Instructions to follow: Scan the entries below. List each line with "camera".

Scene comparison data
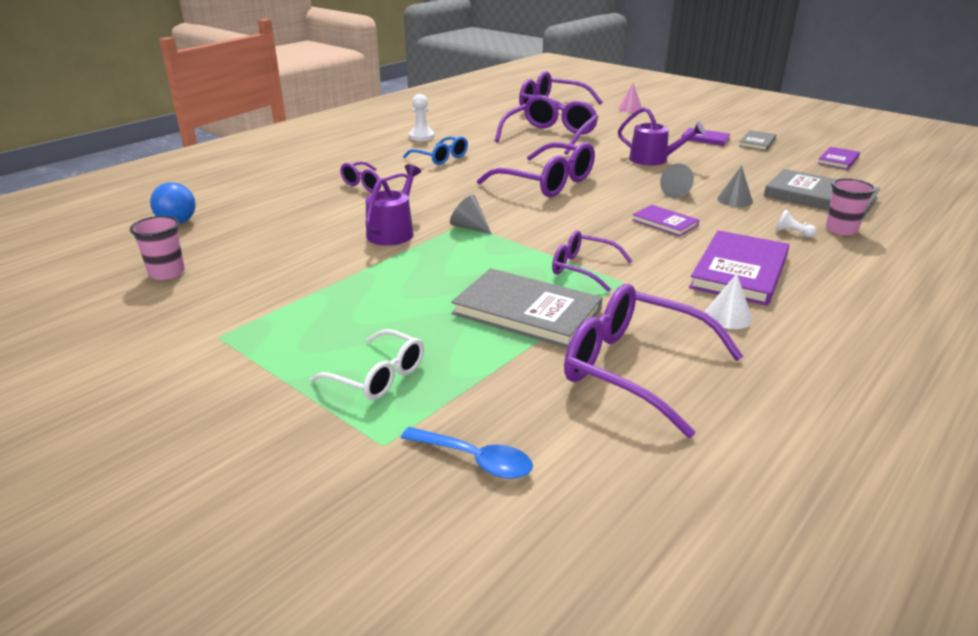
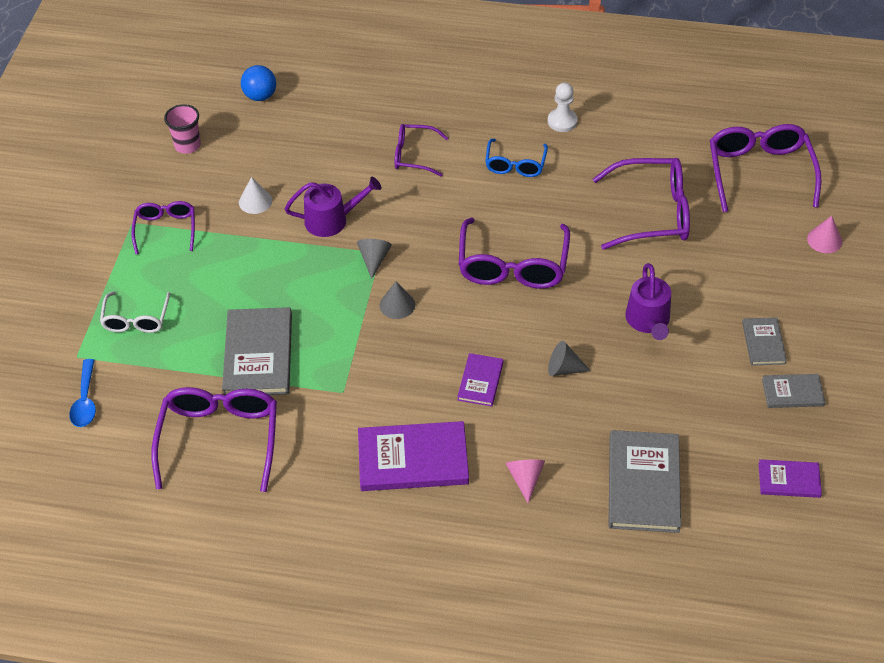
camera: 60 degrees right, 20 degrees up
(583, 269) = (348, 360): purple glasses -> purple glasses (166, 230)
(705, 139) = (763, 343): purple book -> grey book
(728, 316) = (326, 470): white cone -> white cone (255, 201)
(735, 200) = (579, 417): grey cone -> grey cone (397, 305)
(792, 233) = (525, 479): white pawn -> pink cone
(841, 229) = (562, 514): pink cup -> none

* * *

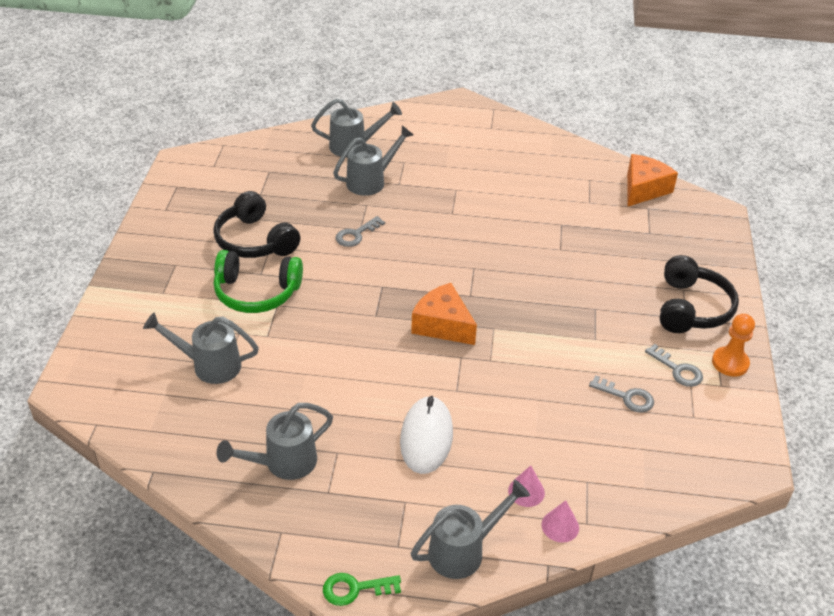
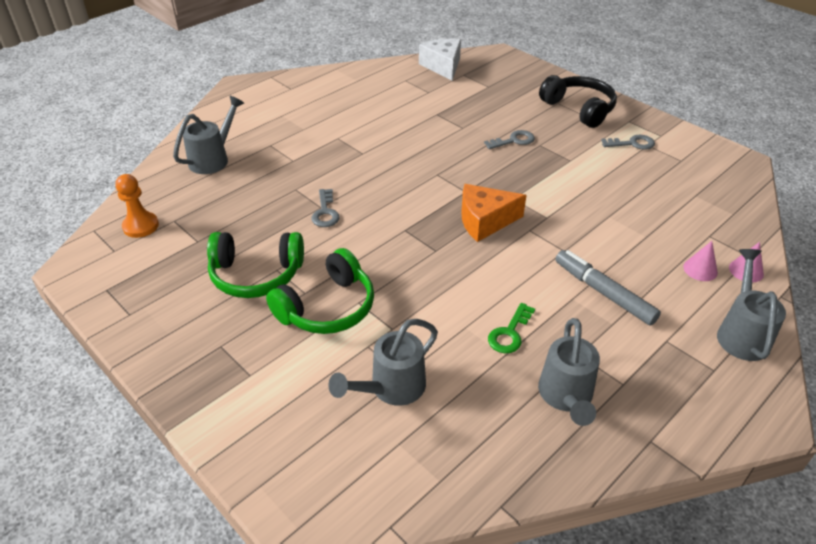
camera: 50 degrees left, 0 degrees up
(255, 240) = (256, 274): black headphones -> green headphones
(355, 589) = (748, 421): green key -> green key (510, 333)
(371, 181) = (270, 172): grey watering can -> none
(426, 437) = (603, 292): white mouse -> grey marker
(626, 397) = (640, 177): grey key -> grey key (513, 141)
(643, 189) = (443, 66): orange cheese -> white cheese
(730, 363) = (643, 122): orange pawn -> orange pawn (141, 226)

Solution to the exercise:
camera: 60 degrees right, 20 degrees up
camera: 50 degrees left, 0 degrees up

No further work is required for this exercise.